[Dataset excerpts]
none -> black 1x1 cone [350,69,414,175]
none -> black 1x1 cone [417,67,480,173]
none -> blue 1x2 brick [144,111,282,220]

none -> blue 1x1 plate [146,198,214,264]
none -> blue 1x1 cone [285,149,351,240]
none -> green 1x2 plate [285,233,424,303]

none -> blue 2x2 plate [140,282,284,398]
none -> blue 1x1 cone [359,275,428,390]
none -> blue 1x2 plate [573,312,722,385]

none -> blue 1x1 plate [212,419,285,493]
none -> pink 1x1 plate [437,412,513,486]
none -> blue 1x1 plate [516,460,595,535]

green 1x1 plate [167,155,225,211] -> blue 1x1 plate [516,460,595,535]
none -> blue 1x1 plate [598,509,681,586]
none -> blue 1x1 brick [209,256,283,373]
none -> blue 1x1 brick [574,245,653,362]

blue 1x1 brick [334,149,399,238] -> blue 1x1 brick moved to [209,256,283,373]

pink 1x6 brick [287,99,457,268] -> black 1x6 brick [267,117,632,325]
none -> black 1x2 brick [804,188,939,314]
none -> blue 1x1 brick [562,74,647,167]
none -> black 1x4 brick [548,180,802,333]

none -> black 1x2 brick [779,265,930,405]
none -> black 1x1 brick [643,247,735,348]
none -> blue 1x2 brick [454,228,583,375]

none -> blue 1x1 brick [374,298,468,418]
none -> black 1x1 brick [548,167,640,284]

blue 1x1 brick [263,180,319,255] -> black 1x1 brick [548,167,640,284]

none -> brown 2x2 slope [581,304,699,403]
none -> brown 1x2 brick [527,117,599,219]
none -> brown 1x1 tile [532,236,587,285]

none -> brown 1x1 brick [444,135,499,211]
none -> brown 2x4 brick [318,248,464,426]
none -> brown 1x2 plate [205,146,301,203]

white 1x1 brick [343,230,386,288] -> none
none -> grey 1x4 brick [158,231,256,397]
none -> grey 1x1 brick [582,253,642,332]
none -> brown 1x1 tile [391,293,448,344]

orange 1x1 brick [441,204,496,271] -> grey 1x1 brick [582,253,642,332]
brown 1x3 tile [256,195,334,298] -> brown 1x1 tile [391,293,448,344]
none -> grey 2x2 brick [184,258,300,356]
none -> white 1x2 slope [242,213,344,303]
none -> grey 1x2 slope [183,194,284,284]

**WORK INSTRUCTION**
An exact repetition of all the records above is required.

**YOUR SOLUTION**
none -> black 1x1 cone [350,69,414,175]
none -> black 1x1 cone [417,67,480,173]
none -> blue 1x2 brick [144,111,282,220]

none -> blue 1x1 plate [146,198,214,264]
none -> blue 1x1 cone [285,149,351,240]
none -> green 1x2 plate [285,233,424,303]

none -> blue 2x2 plate [140,282,284,398]
none -> blue 1x1 cone [359,275,428,390]
none -> blue 1x2 plate [573,312,722,385]

none -> blue 1x1 plate [212,419,285,493]
none -> pink 1x1 plate [437,412,513,486]
none -> blue 1x1 plate [516,460,595,535]

green 1x1 plate [167,155,225,211] -> blue 1x1 plate [516,460,595,535]
none -> blue 1x1 plate [598,509,681,586]
none -> blue 1x1 brick [209,256,283,373]
none -> blue 1x1 brick [574,245,653,362]

blue 1x1 brick [334,149,399,238] -> blue 1x1 brick moved to [209,256,283,373]

pink 1x6 brick [287,99,457,268] -> black 1x6 brick [267,117,632,325]
none -> black 1x2 brick [804,188,939,314]
none -> blue 1x1 brick [562,74,647,167]
none -> black 1x4 brick [548,180,802,333]

none -> black 1x2 brick [779,265,930,405]
none -> black 1x1 brick [643,247,735,348]
none -> blue 1x2 brick [454,228,583,375]

none -> blue 1x1 brick [374,298,468,418]
none -> black 1x1 brick [548,167,640,284]

blue 1x1 brick [263,180,319,255] -> black 1x1 brick [548,167,640,284]

none -> brown 2x2 slope [581,304,699,403]
none -> brown 1x2 brick [527,117,599,219]
none -> brown 1x1 tile [532,236,587,285]

none -> brown 1x1 brick [444,135,499,211]
none -> brown 2x4 brick [318,248,464,426]
none -> brown 1x2 plate [205,146,301,203]

white 1x1 brick [343,230,386,288] -> none
none -> grey 1x4 brick [158,231,256,397]
none -> grey 1x1 brick [582,253,642,332]
none -> brown 1x1 tile [391,293,448,344]

orange 1x1 brick [441,204,496,271] -> grey 1x1 brick [582,253,642,332]
brown 1x3 tile [256,195,334,298] -> brown 1x1 tile [391,293,448,344]
none -> grey 2x2 brick [184,258,300,356]
none -> white 1x2 slope [242,213,344,303]
none -> grey 1x2 slope [183,194,284,284]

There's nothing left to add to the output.